GIVEN ENTRIES section start

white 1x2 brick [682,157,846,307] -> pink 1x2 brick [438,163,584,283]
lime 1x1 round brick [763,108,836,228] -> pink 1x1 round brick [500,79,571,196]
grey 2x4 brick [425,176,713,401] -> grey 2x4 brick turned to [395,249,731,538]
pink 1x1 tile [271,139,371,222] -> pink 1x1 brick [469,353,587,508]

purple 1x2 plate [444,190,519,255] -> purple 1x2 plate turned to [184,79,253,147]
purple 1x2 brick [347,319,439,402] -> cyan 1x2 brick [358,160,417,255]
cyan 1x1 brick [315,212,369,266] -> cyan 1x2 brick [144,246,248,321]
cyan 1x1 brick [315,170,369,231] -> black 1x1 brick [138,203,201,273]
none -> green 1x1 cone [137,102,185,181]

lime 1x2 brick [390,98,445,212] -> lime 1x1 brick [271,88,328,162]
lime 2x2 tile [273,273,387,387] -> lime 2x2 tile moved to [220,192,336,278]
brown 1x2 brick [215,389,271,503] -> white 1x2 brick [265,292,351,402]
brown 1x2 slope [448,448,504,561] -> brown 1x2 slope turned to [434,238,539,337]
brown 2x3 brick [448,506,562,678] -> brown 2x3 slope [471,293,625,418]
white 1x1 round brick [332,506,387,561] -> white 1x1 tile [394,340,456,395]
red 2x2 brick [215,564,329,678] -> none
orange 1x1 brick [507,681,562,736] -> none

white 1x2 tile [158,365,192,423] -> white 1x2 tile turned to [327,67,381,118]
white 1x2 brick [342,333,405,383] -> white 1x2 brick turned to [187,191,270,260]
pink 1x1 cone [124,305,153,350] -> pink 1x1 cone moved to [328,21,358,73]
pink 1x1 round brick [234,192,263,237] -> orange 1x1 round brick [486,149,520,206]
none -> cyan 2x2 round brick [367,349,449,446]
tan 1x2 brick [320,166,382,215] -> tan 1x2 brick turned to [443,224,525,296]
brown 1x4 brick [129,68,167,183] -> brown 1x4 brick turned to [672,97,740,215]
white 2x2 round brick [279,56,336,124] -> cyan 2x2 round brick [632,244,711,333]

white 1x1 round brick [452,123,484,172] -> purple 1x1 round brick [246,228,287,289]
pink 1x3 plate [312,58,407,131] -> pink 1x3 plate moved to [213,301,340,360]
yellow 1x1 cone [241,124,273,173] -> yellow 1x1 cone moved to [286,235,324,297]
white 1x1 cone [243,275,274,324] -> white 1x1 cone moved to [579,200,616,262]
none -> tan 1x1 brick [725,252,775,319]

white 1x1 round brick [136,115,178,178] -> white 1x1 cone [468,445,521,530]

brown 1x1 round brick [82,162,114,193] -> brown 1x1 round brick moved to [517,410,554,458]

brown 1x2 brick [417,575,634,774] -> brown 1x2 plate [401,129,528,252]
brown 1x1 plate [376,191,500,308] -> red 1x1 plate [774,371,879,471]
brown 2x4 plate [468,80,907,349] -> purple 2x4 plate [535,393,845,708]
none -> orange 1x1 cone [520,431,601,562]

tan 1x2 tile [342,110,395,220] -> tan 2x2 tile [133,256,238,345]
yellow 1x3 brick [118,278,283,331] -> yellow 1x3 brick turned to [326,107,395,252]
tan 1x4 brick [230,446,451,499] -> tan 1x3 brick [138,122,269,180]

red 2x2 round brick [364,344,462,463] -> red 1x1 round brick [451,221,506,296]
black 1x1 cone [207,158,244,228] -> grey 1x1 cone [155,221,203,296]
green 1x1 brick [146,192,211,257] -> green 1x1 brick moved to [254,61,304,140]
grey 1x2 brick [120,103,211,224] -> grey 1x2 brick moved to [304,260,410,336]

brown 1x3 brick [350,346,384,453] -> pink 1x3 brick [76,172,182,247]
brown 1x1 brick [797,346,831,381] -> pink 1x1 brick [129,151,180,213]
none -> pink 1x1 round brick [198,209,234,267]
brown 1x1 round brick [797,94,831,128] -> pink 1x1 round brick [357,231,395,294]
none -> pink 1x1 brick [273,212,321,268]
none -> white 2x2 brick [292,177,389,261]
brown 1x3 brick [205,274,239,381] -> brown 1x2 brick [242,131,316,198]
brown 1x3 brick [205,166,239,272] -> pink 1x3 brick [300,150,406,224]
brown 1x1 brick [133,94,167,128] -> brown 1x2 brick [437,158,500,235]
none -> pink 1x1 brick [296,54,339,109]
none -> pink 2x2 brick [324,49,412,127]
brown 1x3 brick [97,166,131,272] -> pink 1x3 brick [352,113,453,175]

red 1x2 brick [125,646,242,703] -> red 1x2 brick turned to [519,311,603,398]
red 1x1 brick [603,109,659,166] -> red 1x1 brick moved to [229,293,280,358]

GIVEN ENTRIES section end

WORK ORDER: In the material above, locate the line containing "yellow 1x1 cone [241,124,273,173]" and the line containing "none -> pink 1x1 brick [273,212,321,268]". Transcribe exactly those two lines and every line between them, and nothing more.

RESULT OF THIS EXERCISE:
yellow 1x1 cone [241,124,273,173] -> yellow 1x1 cone moved to [286,235,324,297]
white 1x1 cone [243,275,274,324] -> white 1x1 cone moved to [579,200,616,262]
none -> tan 1x1 brick [725,252,775,319]

white 1x1 round brick [136,115,178,178] -> white 1x1 cone [468,445,521,530]

brown 1x1 round brick [82,162,114,193] -> brown 1x1 round brick moved to [517,410,554,458]

brown 1x2 brick [417,575,634,774] -> brown 1x2 plate [401,129,528,252]
brown 1x1 plate [376,191,500,308] -> red 1x1 plate [774,371,879,471]
brown 2x4 plate [468,80,907,349] -> purple 2x4 plate [535,393,845,708]
none -> orange 1x1 cone [520,431,601,562]

tan 1x2 tile [342,110,395,220] -> tan 2x2 tile [133,256,238,345]
yellow 1x3 brick [118,278,283,331] -> yellow 1x3 brick turned to [326,107,395,252]
tan 1x4 brick [230,446,451,499] -> tan 1x3 brick [138,122,269,180]

red 2x2 round brick [364,344,462,463] -> red 1x1 round brick [451,221,506,296]
black 1x1 cone [207,158,244,228] -> grey 1x1 cone [155,221,203,296]
green 1x1 brick [146,192,211,257] -> green 1x1 brick moved to [254,61,304,140]
grey 1x2 brick [120,103,211,224] -> grey 1x2 brick moved to [304,260,410,336]

brown 1x3 brick [350,346,384,453] -> pink 1x3 brick [76,172,182,247]
brown 1x1 brick [797,346,831,381] -> pink 1x1 brick [129,151,180,213]
none -> pink 1x1 round brick [198,209,234,267]
brown 1x1 round brick [797,94,831,128] -> pink 1x1 round brick [357,231,395,294]
none -> pink 1x1 brick [273,212,321,268]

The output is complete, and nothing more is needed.